→ **Supplied data**:
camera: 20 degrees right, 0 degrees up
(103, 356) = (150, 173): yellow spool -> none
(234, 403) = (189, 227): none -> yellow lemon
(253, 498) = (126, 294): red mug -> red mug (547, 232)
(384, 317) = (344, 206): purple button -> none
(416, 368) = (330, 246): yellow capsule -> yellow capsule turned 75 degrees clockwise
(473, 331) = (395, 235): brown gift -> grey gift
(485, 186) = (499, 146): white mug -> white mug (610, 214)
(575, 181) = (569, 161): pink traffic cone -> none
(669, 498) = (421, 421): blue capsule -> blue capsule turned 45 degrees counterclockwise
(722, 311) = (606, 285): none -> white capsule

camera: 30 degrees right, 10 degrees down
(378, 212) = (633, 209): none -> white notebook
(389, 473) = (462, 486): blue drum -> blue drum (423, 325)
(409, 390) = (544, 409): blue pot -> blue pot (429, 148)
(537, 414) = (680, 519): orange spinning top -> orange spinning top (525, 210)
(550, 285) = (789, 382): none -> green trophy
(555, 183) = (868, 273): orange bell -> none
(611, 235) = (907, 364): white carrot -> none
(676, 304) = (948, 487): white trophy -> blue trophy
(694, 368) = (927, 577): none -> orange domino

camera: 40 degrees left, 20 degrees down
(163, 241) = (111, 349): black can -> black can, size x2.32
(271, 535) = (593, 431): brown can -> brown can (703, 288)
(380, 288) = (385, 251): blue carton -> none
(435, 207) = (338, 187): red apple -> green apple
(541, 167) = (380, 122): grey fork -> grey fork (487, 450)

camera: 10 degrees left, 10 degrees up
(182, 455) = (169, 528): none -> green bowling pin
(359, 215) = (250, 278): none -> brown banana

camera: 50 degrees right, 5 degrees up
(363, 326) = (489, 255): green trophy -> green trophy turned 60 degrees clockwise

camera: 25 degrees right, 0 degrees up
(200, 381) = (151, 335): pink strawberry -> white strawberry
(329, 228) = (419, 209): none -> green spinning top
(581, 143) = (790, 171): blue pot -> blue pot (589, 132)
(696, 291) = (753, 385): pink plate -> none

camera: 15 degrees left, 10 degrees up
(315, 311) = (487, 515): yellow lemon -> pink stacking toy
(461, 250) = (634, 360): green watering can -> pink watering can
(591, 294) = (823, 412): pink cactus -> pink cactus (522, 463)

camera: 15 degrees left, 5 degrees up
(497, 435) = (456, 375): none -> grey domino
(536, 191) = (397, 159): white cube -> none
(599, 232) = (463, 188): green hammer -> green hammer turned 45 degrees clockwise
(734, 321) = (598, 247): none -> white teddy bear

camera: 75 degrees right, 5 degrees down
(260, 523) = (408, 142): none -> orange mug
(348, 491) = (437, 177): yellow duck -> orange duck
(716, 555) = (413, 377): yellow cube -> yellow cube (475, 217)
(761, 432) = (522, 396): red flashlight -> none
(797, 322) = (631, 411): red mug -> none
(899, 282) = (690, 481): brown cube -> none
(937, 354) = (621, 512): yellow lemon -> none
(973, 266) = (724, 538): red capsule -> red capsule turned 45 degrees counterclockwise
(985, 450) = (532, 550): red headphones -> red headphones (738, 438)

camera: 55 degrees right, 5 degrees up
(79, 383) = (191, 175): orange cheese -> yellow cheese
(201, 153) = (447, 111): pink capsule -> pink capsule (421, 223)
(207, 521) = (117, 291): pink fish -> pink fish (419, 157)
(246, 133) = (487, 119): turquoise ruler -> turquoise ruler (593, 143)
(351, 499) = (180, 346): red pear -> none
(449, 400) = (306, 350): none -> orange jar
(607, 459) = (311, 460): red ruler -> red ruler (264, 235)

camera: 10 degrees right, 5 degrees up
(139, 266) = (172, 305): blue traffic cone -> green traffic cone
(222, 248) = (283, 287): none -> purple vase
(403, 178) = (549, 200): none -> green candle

→ **Work instructions**: For the string "yellow", find every line of the material that contains it, and copy each one.

→ **Answer to this task**:
(103, 356) = (150, 173): yellow spool -> none
(234, 403) = (189, 227): none -> yellow lemon
(416, 368) = (330, 246): yellow capsule -> yellow capsule turned 75 degrees clockwise
(315, 311) = (487, 515): yellow lemon -> pink stacking toy
(348, 491) = (437, 177): yellow duck -> orange duck
(716, 555) = (413, 377): yellow cube -> yellow cube (475, 217)
(937, 354) = (621, 512): yellow lemon -> none
(79, 383) = (191, 175): orange cheese -> yellow cheese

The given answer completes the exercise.